▶ **WRITTEN TASK**: Update the records below by replacing every "yellow wood door" with "yellow wooden door" and leaving everything else as is.

[start of DATASET RECORDS]

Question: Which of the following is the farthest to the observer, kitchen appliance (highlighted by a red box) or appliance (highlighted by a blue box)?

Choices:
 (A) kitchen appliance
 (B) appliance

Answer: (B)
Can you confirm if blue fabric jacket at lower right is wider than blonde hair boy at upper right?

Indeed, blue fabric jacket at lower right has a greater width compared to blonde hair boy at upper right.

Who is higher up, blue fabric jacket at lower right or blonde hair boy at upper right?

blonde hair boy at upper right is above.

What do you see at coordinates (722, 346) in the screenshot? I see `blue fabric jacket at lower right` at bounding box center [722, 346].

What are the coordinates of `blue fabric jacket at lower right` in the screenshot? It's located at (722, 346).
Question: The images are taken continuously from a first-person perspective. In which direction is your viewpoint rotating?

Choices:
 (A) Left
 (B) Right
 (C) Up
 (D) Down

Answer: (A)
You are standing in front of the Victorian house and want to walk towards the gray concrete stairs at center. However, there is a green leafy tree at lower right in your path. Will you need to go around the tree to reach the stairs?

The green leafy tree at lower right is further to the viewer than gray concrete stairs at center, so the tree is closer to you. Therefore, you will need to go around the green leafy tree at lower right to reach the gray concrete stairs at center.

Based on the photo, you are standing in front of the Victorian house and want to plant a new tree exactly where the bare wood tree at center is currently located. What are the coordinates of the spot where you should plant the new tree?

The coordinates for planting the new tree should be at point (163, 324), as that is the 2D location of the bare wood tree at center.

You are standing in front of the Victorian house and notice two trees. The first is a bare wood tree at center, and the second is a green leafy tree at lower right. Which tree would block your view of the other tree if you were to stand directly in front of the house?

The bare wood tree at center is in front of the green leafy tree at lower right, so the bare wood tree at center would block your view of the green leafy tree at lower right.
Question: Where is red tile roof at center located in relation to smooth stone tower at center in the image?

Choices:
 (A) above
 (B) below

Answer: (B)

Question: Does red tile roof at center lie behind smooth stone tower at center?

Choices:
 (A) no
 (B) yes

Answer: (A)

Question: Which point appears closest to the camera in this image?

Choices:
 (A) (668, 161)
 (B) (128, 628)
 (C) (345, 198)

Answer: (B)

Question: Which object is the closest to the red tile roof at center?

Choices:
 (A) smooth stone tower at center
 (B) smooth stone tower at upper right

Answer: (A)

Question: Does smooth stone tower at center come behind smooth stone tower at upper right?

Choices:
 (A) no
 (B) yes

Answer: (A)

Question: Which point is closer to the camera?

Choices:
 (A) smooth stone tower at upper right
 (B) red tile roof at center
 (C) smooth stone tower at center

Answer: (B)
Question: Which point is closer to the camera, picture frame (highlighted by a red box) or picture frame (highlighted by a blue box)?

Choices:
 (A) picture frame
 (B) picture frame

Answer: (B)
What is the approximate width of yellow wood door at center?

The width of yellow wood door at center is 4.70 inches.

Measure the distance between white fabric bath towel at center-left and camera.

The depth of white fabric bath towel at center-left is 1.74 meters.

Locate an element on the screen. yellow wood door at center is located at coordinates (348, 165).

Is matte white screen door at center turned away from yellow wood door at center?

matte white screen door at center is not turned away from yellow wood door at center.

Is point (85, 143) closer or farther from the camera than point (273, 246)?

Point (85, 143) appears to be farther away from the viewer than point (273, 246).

[end of DATASET RECORDS]

▶ **RESPONSE TO THIS TASK**:
Question: Which of the following is the farthest to the observer, kitchen appliance (highlighted by a red box) or appliance (highlighted by a blue box)?

Choices:
 (A) kitchen appliance
 (B) appliance

Answer: (B)
Can you confirm if blue fabric jacket at lower right is wider than blonde hair boy at upper right?

Indeed, blue fabric jacket at lower right has a greater width compared to blonde hair boy at upper right.

Who is higher up, blue fabric jacket at lower right or blonde hair boy at upper right?

blonde hair boy at upper right is above.

What do you see at coordinates (722, 346) in the screenshot? I see `blue fabric jacket at lower right` at bounding box center [722, 346].

What are the coordinates of `blue fabric jacket at lower right` in the screenshot? It's located at (722, 346).
Question: The images are taken continuously from a first-person perspective. In which direction is your viewpoint rotating?

Choices:
 (A) Left
 (B) Right
 (C) Up
 (D) Down

Answer: (A)
You are standing in front of the Victorian house and want to walk towards the gray concrete stairs at center. However, there is a green leafy tree at lower right in your path. Will you need to go around the tree to reach the stairs?

The green leafy tree at lower right is further to the viewer than gray concrete stairs at center, so the tree is closer to you. Therefore, you will need to go around the green leafy tree at lower right to reach the gray concrete stairs at center.

Based on the photo, you are standing in front of the Victorian house and want to plant a new tree exactly where the bare wood tree at center is currently located. What are the coordinates of the spot where you should plant the new tree?

The coordinates for planting the new tree should be at point (163, 324), as that is the 2D location of the bare wood tree at center.

You are standing in front of the Victorian house and notice two trees. The first is a bare wood tree at center, and the second is a green leafy tree at lower right. Which tree would block your view of the other tree if you were to stand directly in front of the house?

The bare wood tree at center is in front of the green leafy tree at lower right, so the bare wood tree at center would block your view of the green leafy tree at lower right.
Question: Where is red tile roof at center located in relation to smooth stone tower at center in the image?

Choices:
 (A) above
 (B) below

Answer: (B)

Question: Does red tile roof at center lie behind smooth stone tower at center?

Choices:
 (A) no
 (B) yes

Answer: (A)

Question: Which point appears closest to the camera in this image?

Choices:
 (A) (668, 161)
 (B) (128, 628)
 (C) (345, 198)

Answer: (B)

Question: Which object is the closest to the red tile roof at center?

Choices:
 (A) smooth stone tower at center
 (B) smooth stone tower at upper right

Answer: (A)

Question: Does smooth stone tower at center come behind smooth stone tower at upper right?

Choices:
 (A) no
 (B) yes

Answer: (A)

Question: Which point is closer to the camera?

Choices:
 (A) smooth stone tower at upper right
 (B) red tile roof at center
 (C) smooth stone tower at center

Answer: (B)
Question: Which point is closer to the camera, picture frame (highlighted by a red box) or picture frame (highlighted by a blue box)?

Choices:
 (A) picture frame
 (B) picture frame

Answer: (B)
What is the approximate width of yellow wooden door at center?

The width of yellow wooden door at center is 4.70 inches.

Measure the distance between white fabric bath towel at center-left and camera.

The depth of white fabric bath towel at center-left is 1.74 meters.

Locate an element on the screen. yellow wooden door at center is located at coordinates (348, 165).

Is matte white screen door at center turned away from yellow wooden door at center?

matte white screen door at center is not turned away from yellow wooden door at center.

Is point (85, 143) closer or farther from the camera than point (273, 246)?

Point (85, 143) appears to be farther away from the viewer than point (273, 246).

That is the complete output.